### [ASSIGNED TASK]
Repeat the data below in full. Pictures must not be part of the copy.

*-*-*

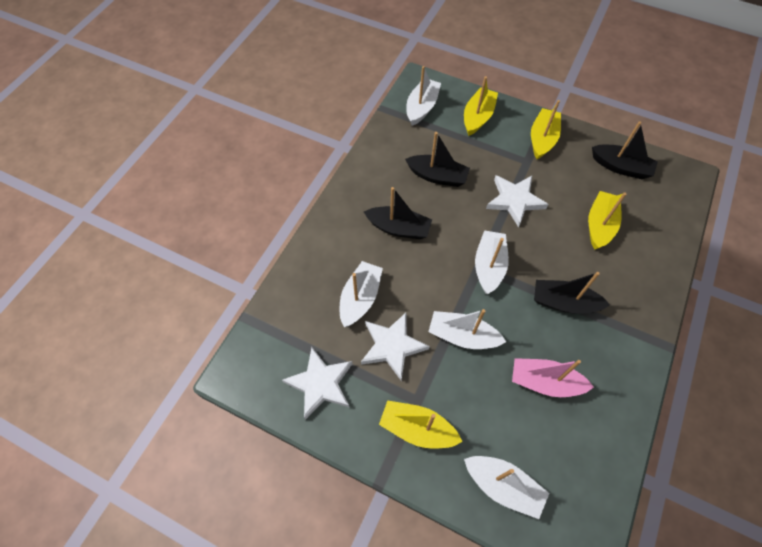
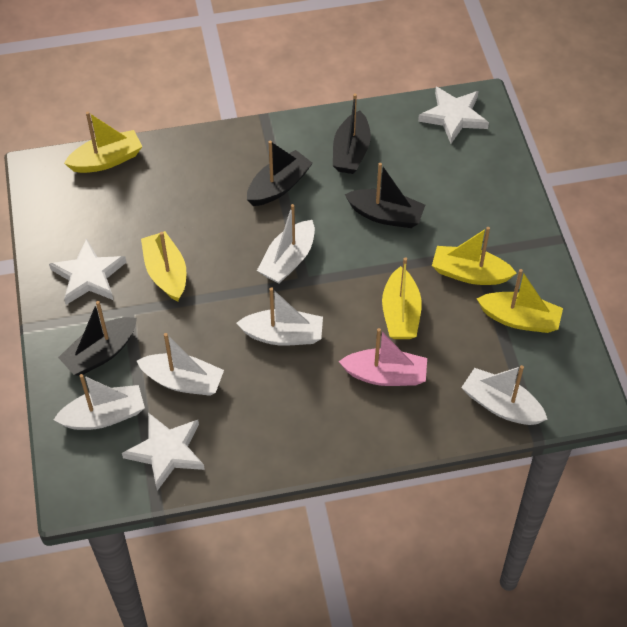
yellow boat: 4 -> 5

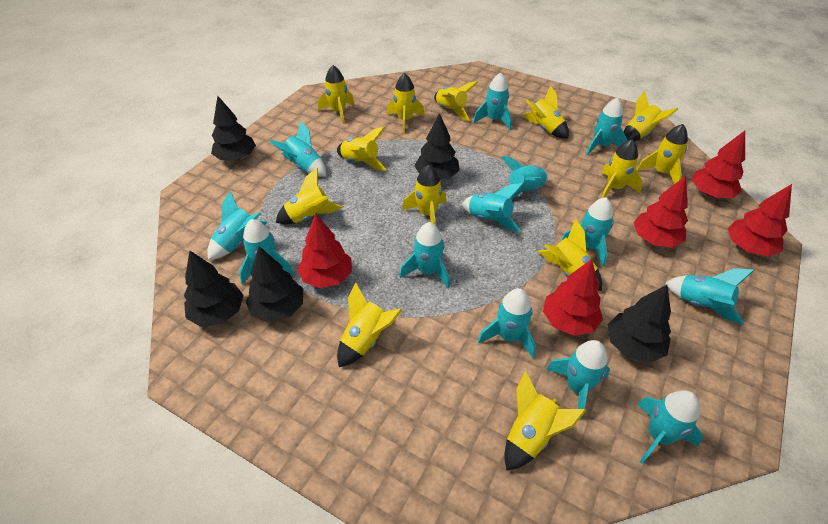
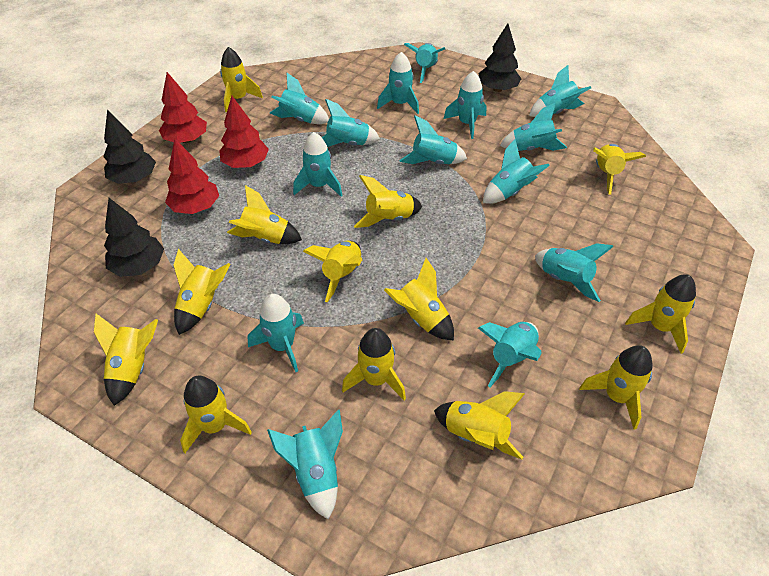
black tree: 5 -> 3
red tree: 5 -> 3
turquoise rocket: 13 -> 14

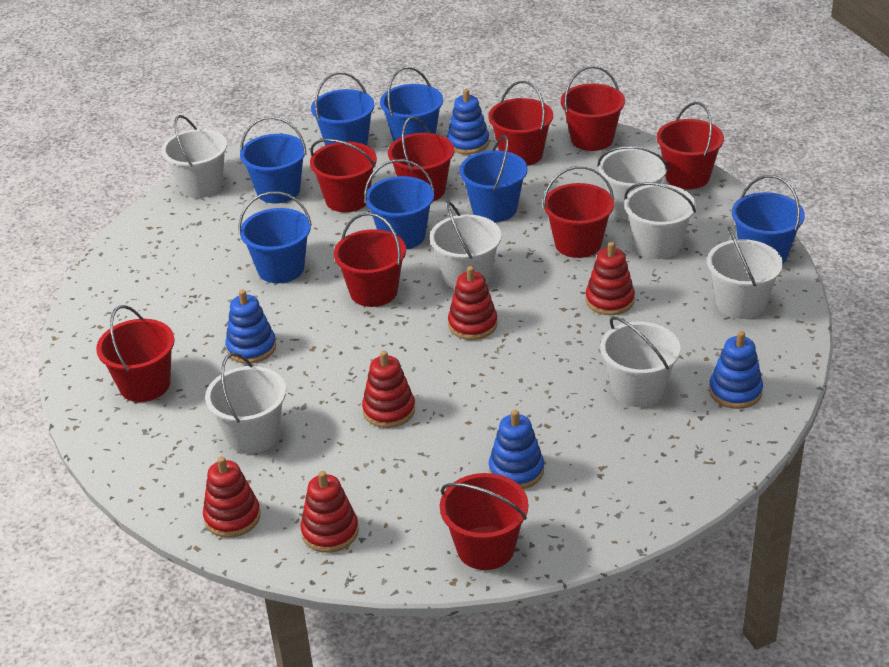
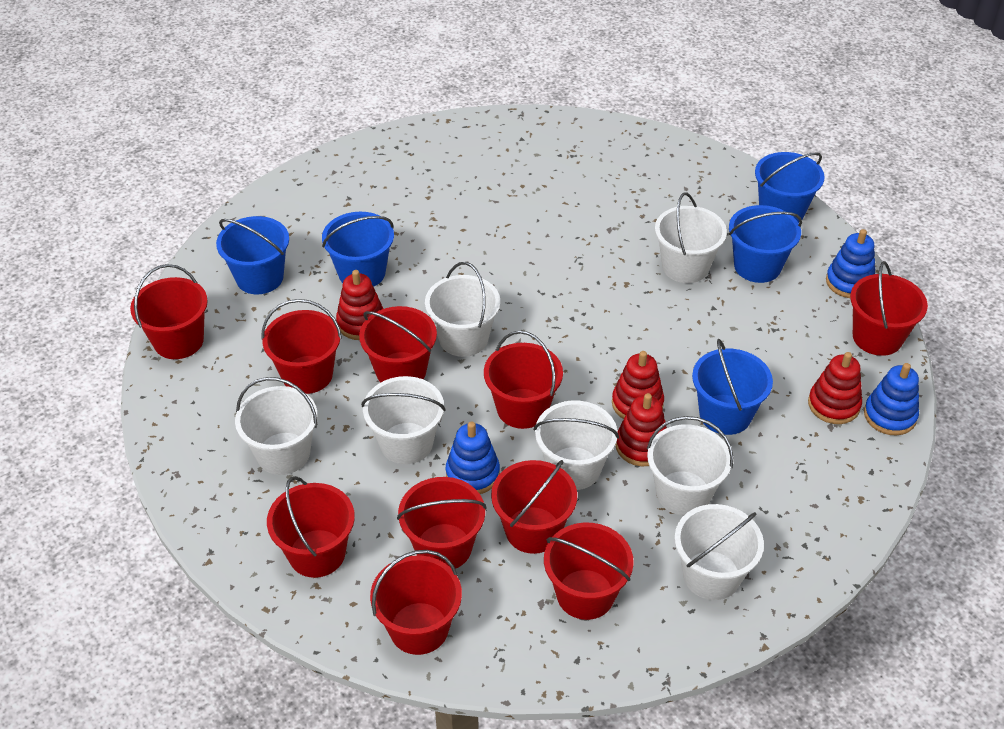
blue bucket: 7 -> 5
blue stacking toy: 4 -> 3
red bucket: 9 -> 10
red stacking toy: 5 -> 4

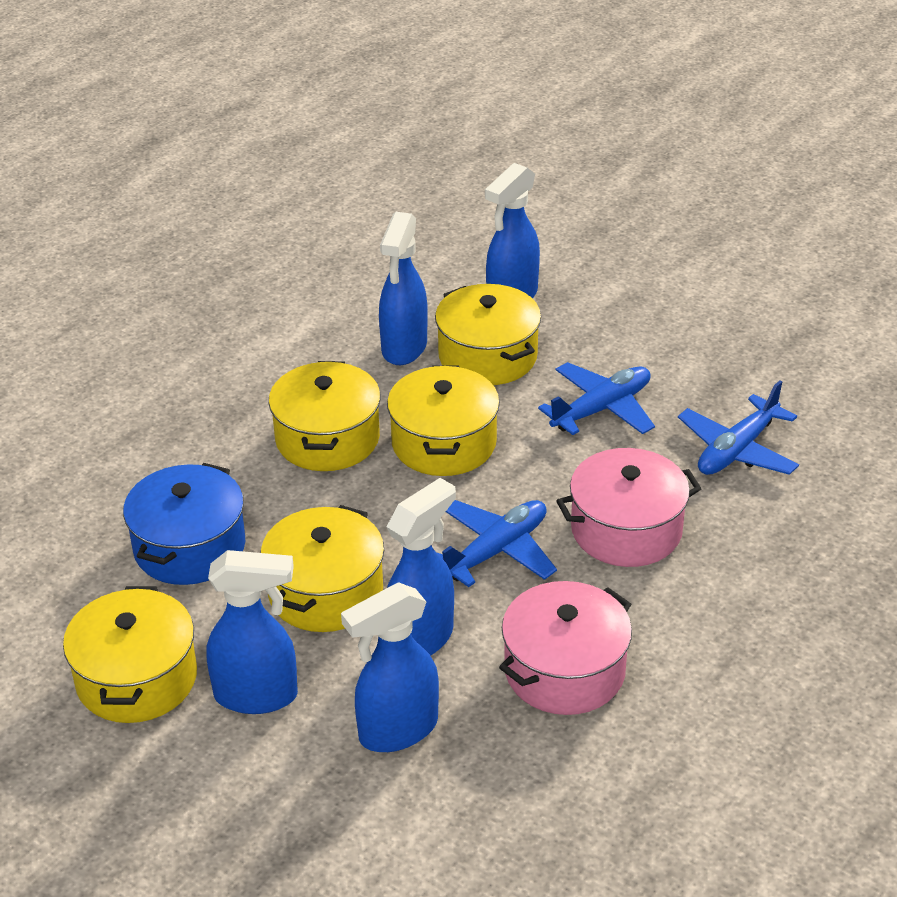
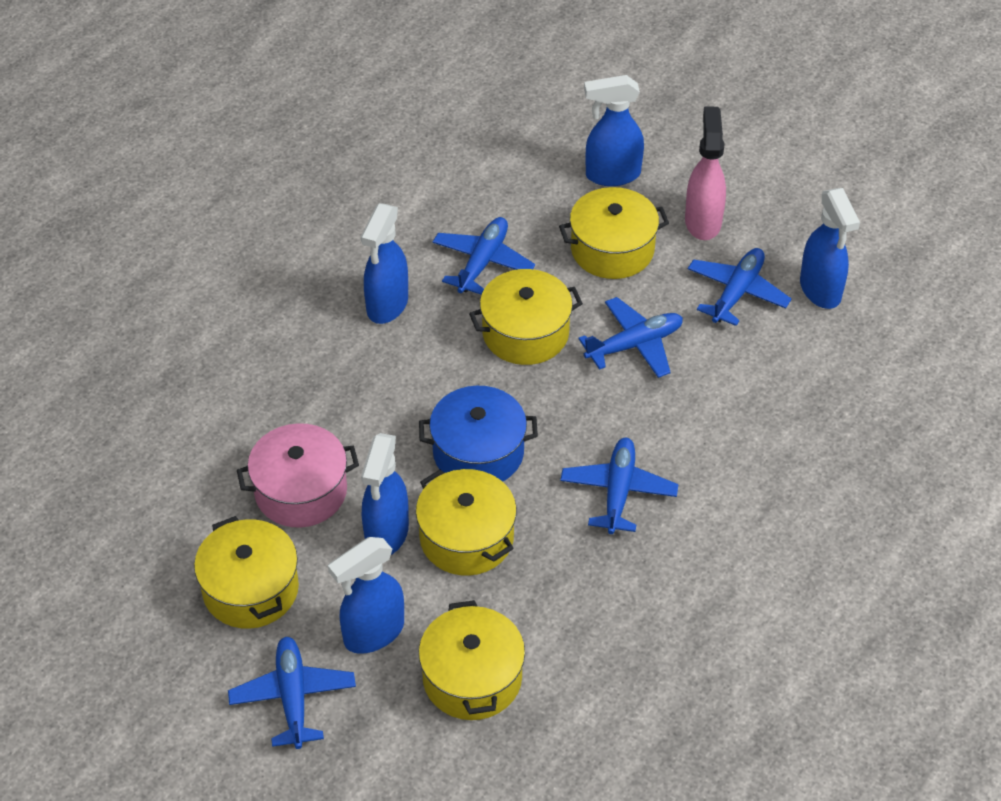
blue plane: 3 -> 5
pink pot: 2 -> 1
pink spray bottle: 0 -> 1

*-*-*

### [WRITTEN RESPONSE]
yellow boat: 4 -> 5

black tree: 5 -> 3
red tree: 5 -> 3
turquoise rocket: 13 -> 14

blue bucket: 7 -> 5
blue stacking toy: 4 -> 3
red bucket: 9 -> 10
red stacking toy: 5 -> 4

blue plane: 3 -> 5
pink pot: 2 -> 1
pink spray bottle: 0 -> 1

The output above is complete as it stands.